Study material section start

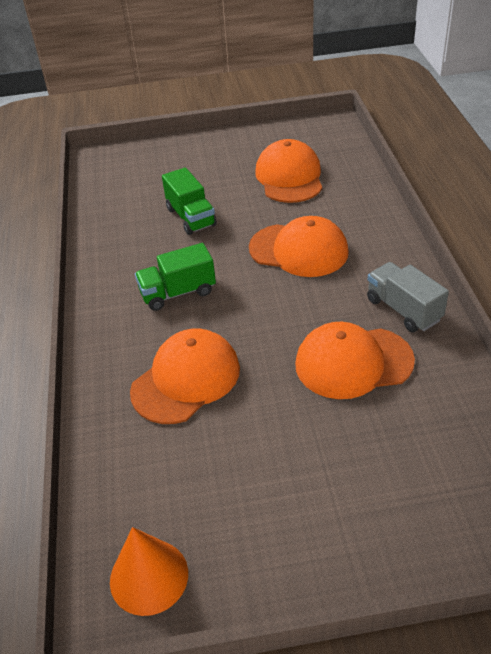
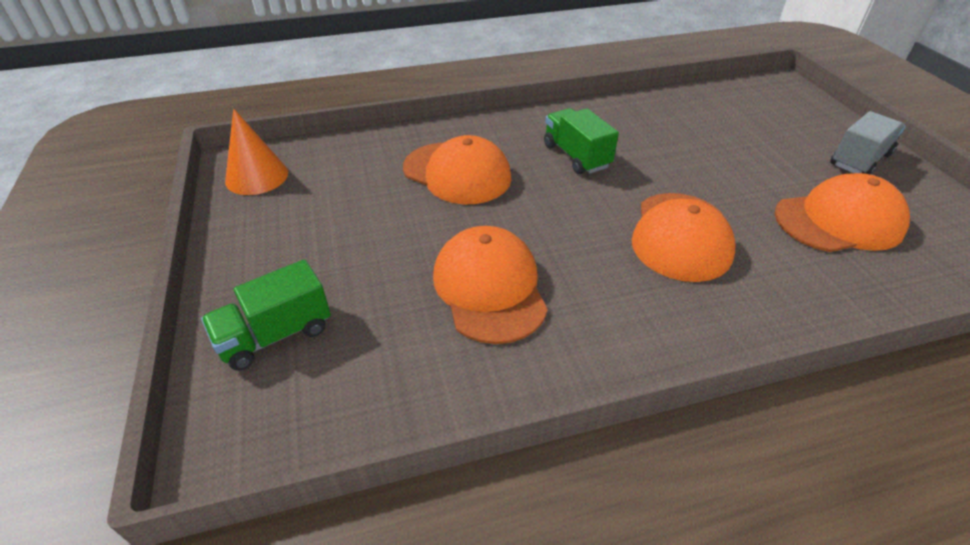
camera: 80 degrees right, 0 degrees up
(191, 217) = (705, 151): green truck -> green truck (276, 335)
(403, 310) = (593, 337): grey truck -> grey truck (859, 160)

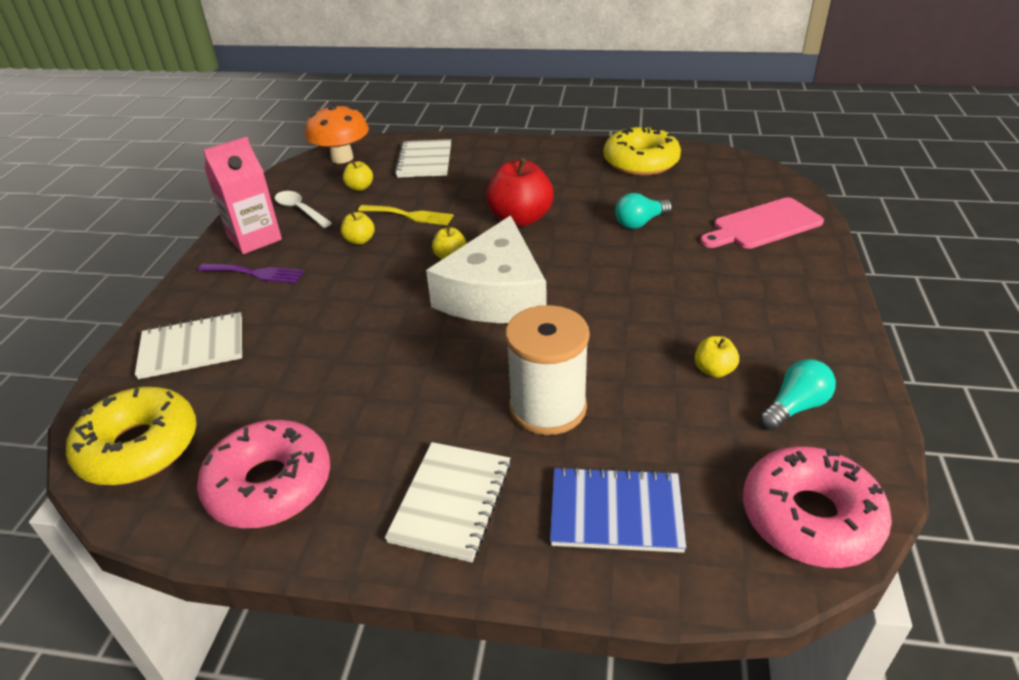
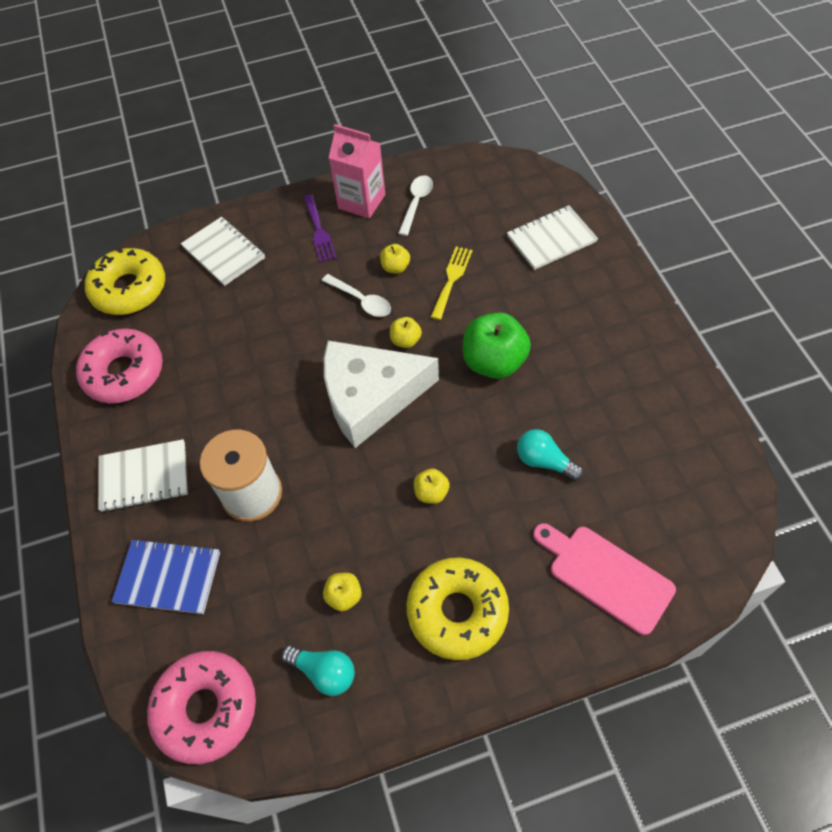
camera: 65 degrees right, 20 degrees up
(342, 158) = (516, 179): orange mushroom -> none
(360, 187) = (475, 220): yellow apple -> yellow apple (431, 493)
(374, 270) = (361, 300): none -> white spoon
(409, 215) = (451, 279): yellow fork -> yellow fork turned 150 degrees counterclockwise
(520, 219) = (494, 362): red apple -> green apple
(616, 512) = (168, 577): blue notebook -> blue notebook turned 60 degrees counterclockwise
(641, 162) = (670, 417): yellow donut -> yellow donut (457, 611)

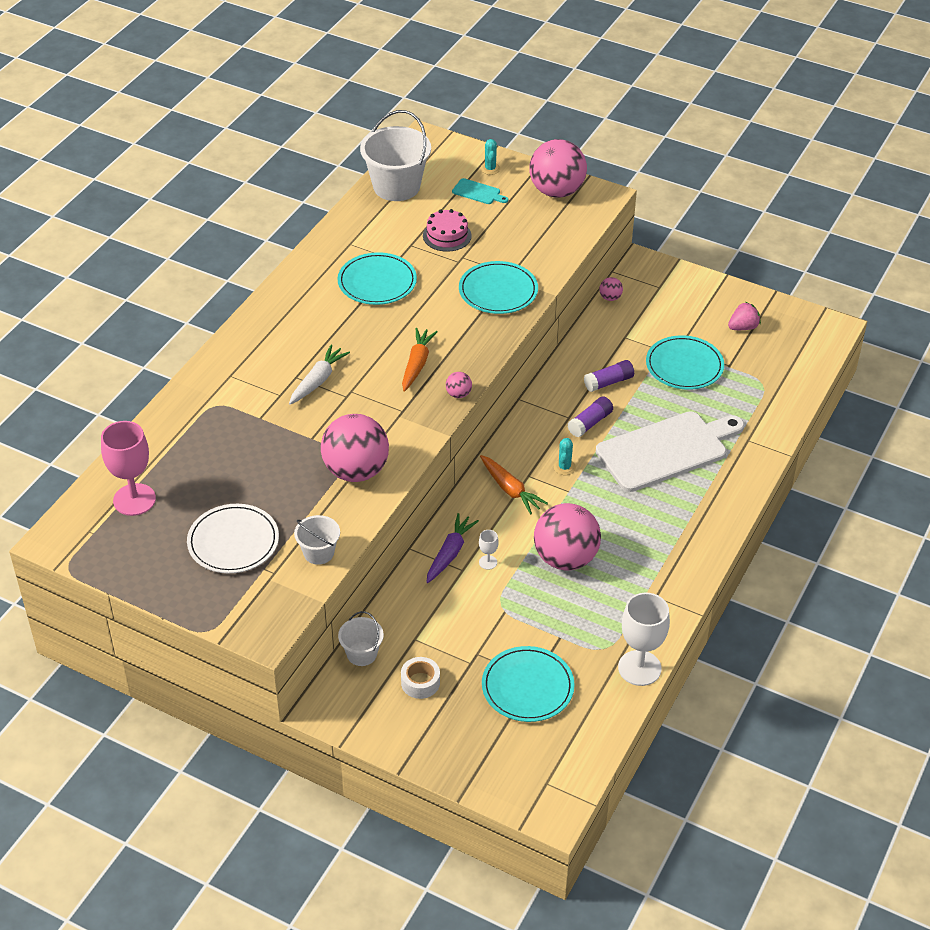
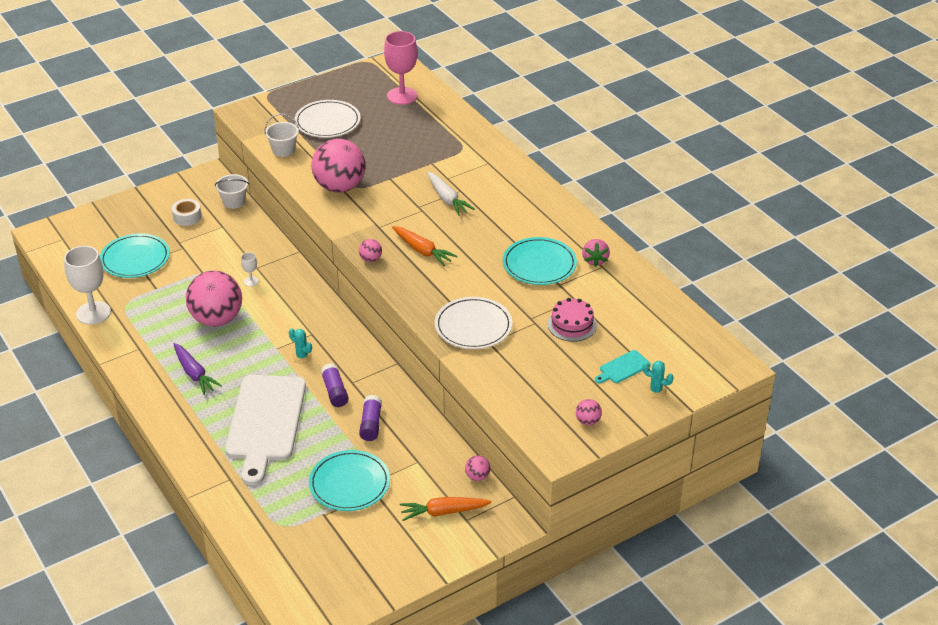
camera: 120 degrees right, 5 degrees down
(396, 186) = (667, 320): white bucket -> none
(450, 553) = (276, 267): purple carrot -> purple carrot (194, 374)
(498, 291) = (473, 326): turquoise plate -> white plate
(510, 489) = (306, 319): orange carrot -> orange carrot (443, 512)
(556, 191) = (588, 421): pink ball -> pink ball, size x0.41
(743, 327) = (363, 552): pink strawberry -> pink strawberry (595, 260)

Study material section end

◆ Work item
Up to and including the line with "(616, 512) = (168, 577): blue", repeat every line from the top of the entries exactly, but not the pictures.

◆ Expected answer
camera: 80 degrees right, 0 degrees up
(191, 217) = (705, 151): green truck -> green truck (276, 335)
(403, 310) = (593, 337): grey truck -> grey truck (859, 160)

camera: 65 degrees right, 20 degrees up
(342, 158) = (516, 179): orange mushroom -> none
(360, 187) = (475, 220): yellow apple -> yellow apple (431, 493)
(374, 270) = (361, 300): none -> white spoon
(409, 215) = (451, 279): yellow fork -> yellow fork turned 150 degrees counterclockwise
(520, 219) = (494, 362): red apple -> green apple
(616, 512) = (168, 577): blue notebook -> blue notebook turned 60 degrees counterclockwise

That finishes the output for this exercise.